#### Exercise goal:
Every line of the listing that contains the word "none" is to be copied out.

#### Exercise input:
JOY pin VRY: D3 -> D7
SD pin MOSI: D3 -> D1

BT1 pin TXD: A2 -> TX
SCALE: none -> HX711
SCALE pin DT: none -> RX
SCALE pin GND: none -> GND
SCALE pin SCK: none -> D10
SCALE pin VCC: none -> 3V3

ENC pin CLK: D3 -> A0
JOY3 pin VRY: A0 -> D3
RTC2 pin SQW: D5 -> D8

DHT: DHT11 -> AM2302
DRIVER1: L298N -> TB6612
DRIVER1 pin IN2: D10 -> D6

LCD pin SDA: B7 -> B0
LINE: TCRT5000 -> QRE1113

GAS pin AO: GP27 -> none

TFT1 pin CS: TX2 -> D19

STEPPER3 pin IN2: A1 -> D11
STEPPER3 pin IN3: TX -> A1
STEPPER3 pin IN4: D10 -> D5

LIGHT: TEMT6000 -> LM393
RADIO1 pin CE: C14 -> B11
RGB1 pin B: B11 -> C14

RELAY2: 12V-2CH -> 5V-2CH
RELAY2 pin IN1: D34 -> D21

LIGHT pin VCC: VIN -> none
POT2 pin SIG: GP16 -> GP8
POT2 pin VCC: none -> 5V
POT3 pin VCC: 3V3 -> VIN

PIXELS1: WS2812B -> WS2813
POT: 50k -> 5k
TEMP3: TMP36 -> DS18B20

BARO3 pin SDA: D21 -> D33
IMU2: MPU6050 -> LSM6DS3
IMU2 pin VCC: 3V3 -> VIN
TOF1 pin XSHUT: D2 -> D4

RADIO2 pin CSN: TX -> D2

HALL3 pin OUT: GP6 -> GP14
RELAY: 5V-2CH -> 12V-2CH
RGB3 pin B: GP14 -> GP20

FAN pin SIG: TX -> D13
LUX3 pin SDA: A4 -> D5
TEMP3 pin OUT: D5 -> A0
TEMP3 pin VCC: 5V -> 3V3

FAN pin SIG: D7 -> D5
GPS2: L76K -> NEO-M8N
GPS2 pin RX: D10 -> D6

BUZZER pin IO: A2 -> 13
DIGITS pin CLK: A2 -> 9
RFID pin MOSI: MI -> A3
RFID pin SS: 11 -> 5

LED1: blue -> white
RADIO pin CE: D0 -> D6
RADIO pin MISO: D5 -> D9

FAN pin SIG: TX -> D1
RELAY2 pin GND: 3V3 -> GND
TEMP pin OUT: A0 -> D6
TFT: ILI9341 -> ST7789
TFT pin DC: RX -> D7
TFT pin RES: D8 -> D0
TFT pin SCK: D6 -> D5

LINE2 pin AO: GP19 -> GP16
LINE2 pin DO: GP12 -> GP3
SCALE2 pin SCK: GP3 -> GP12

#### Response to the exercise:
SCALE: none -> HX711
SCALE pin DT: none -> RX
SCALE pin GND: none -> GND
SCALE pin SCK: none -> D10
SCALE pin VCC: none -> 3V3
GAS pin AO: GP27 -> none
LIGHT pin VCC: VIN -> none
POT2 pin VCC: none -> 5V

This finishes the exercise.